*** Opening of Data for review ***

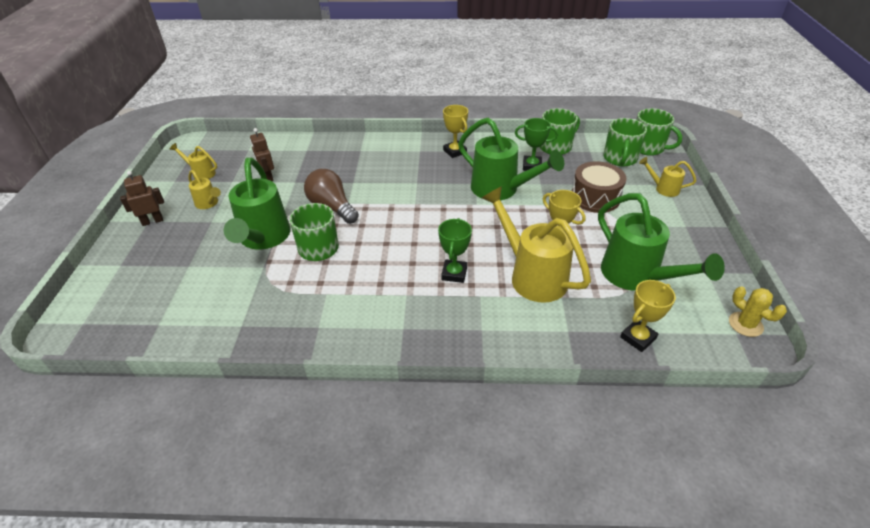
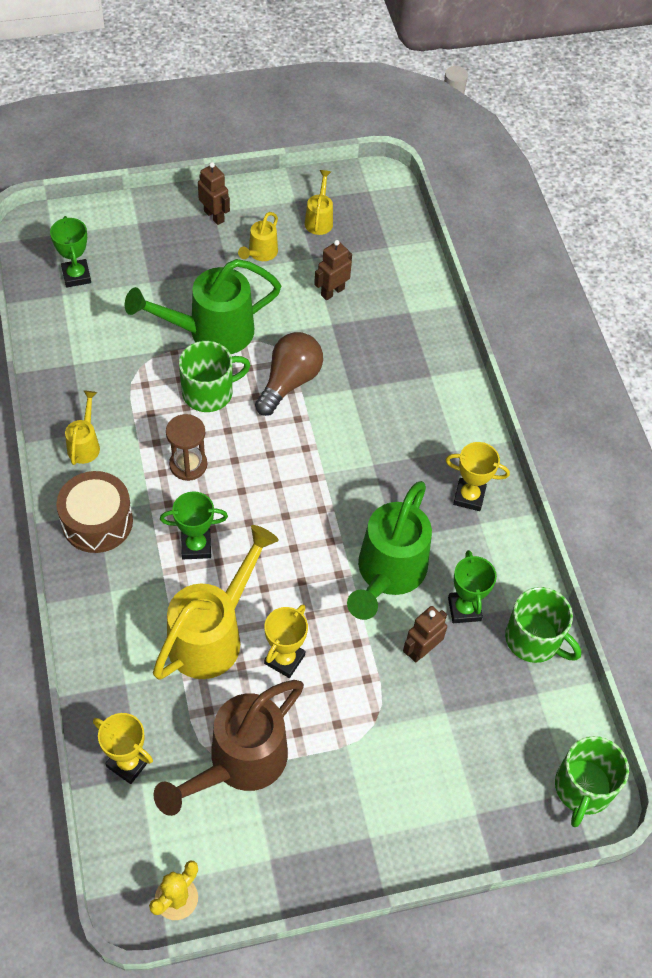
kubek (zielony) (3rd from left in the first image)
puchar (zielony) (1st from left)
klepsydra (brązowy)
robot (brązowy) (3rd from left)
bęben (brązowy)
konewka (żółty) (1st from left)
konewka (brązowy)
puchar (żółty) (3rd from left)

*** Close of Data for review ***

- **Task statement**
Whenever "zielony" occurs in a line above, copy that line.

- **Result for this task**
kubek (zielony) (3rd from left in the first image)
puchar (zielony) (1st from left)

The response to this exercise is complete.